=== TASK PROMPT ===
Each line of the data that includes the string "spinning" is to be copied out.
-- DATA EXTRACT follows --
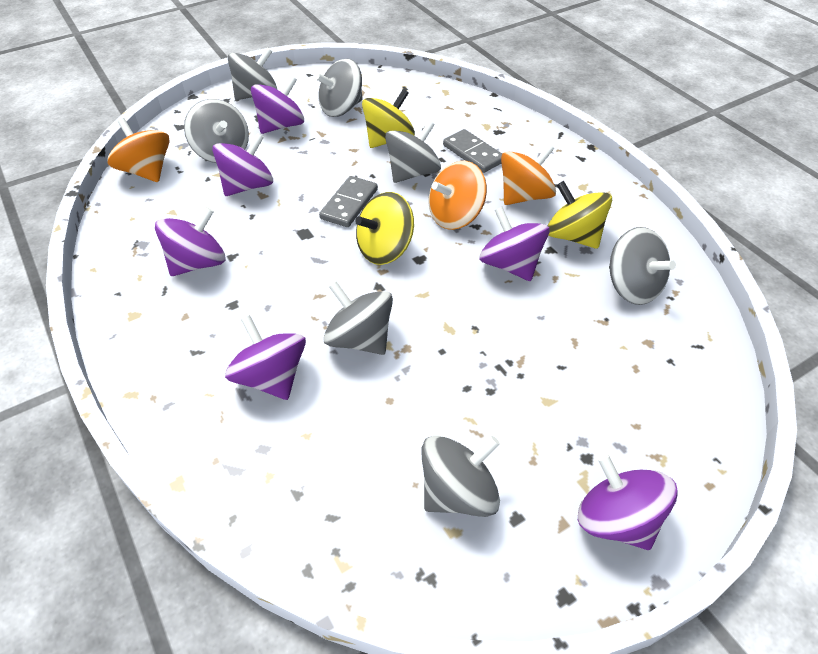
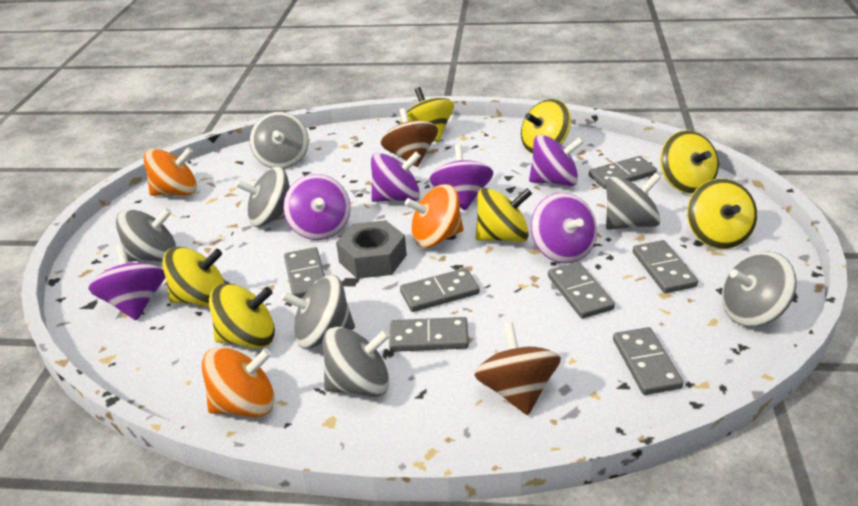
brown spinning top: 0 -> 2
grey domino: 2 -> 7
grey nut: 0 -> 1
yellow spinning top: 3 -> 7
-- DATA EXTRACT concluded --
=== PROBLEM SOLUTION ===
brown spinning top: 0 -> 2
yellow spinning top: 3 -> 7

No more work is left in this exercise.